GOAL OF THE EXERCISE. Count the lines in the entries below that mention the string "black", then write that number by itself.
PROVIDED INFORMATION Start Marker
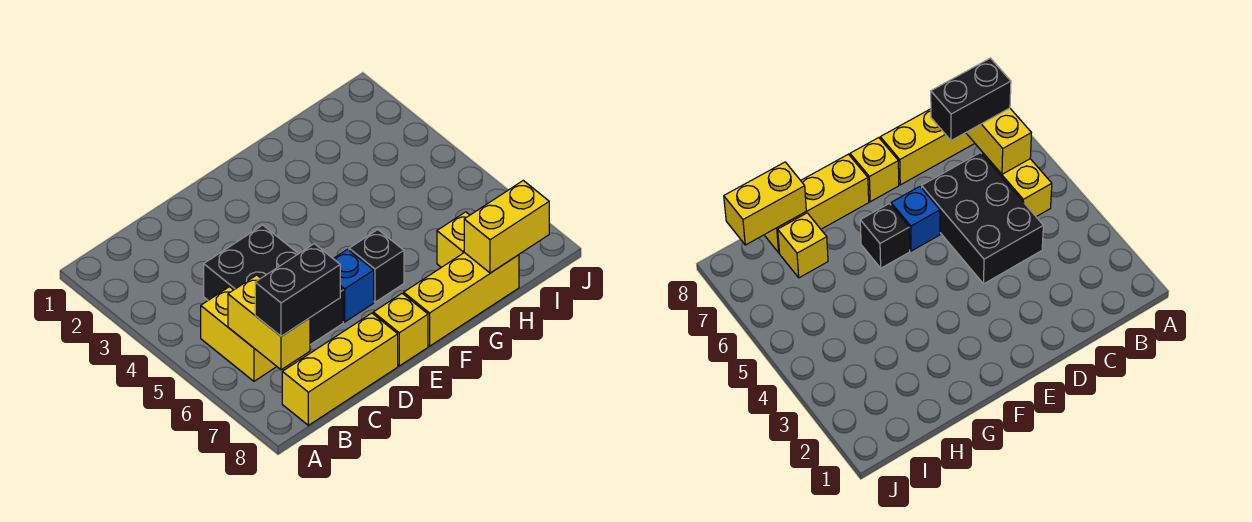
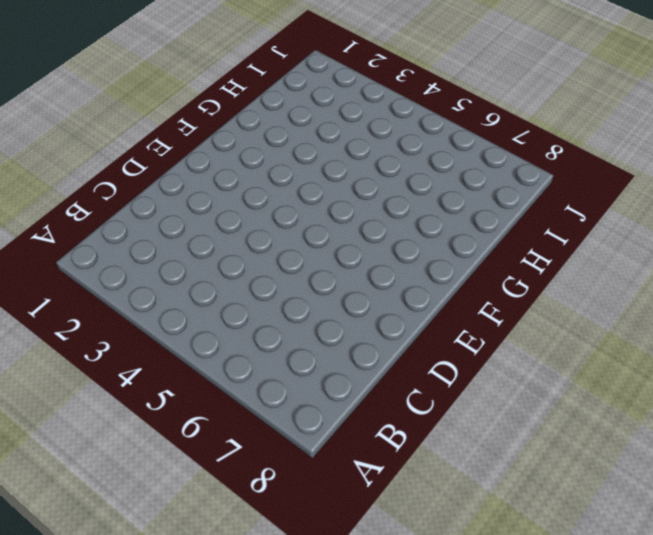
none -> yellow brick B5:B6 level 1
none -> yellow brick B8:D8 level 1

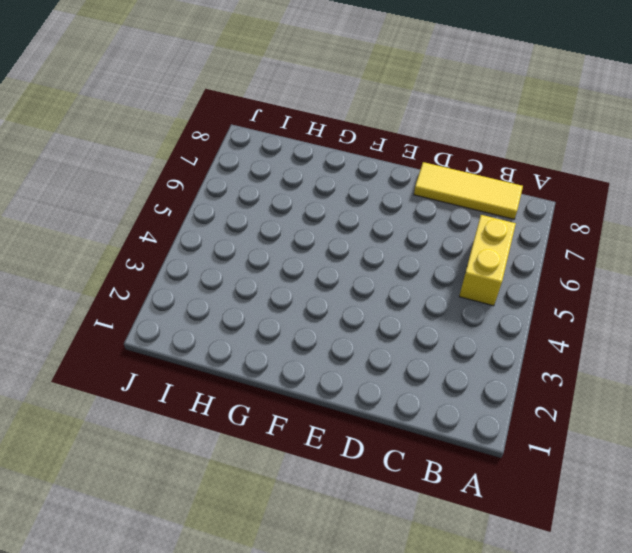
yellow tile B8:D8 level 1 -> yellow brick B8:D8 level 1
none -> black brick C4:D6 level 1
none -> blue brick E6 level 1

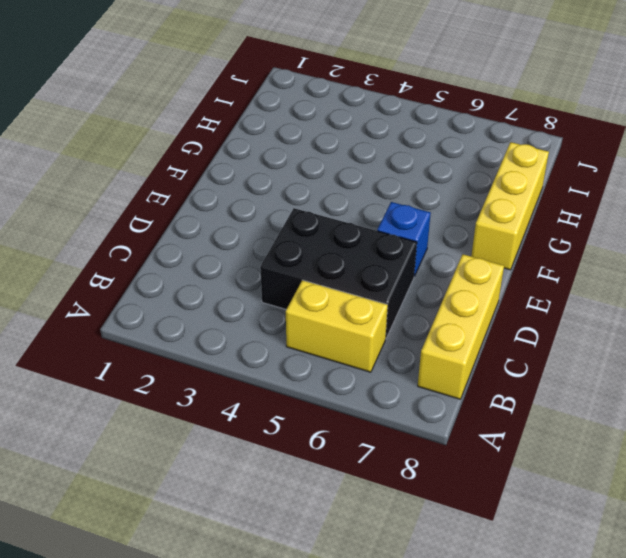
none -> yellow brick E8 level 1
none -> black brick F6 level 1

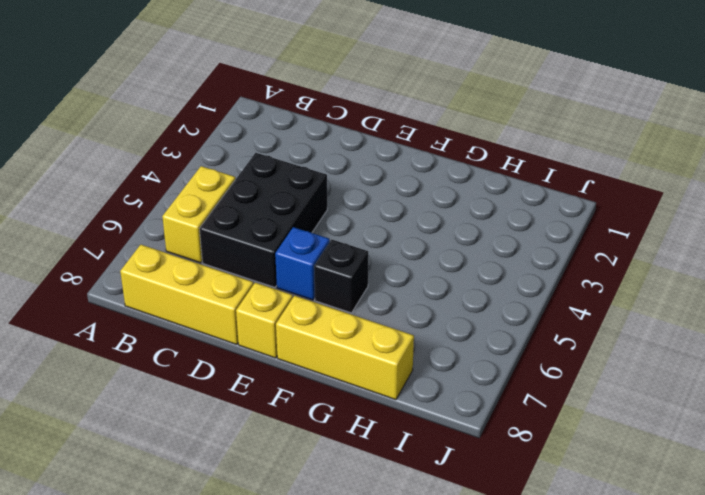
none -> yellow brick H7 level 1
none -> yellow brick B6:B7 level 2

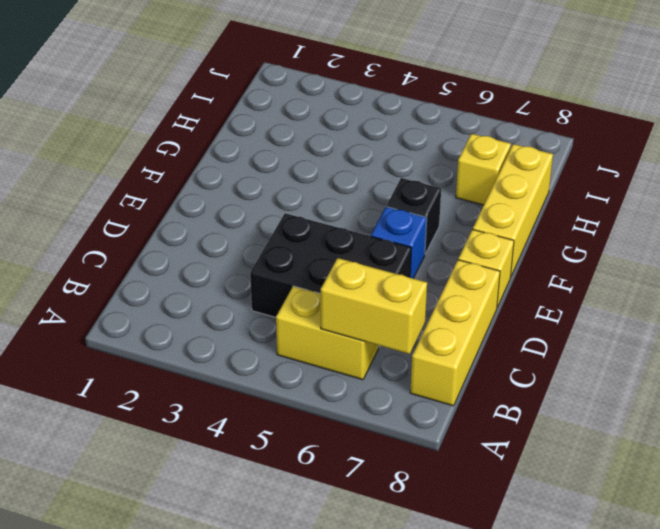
none -> yellow brick H8:I8 level 2
none -> black brick B7:C7 level 3

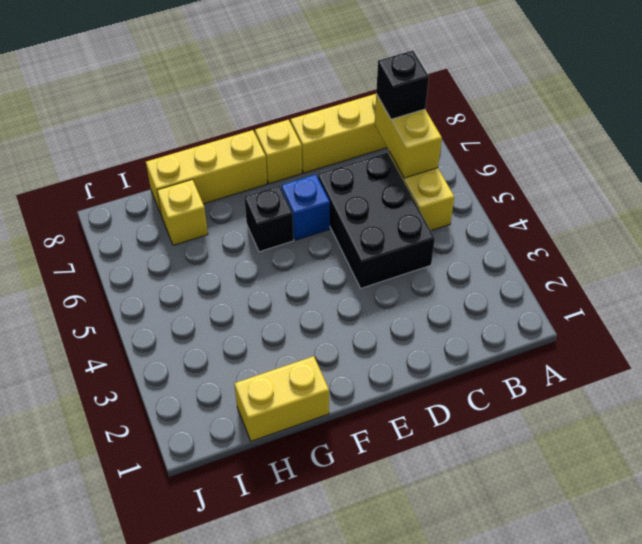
black brick B7 level 3 -> black brick B7:C7 level 3
yellow brick G1:H1 level 1 -> yellow brick H8:I8 level 2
PROVIDED INFORMATION End Marker
RESPONSE AREA. 4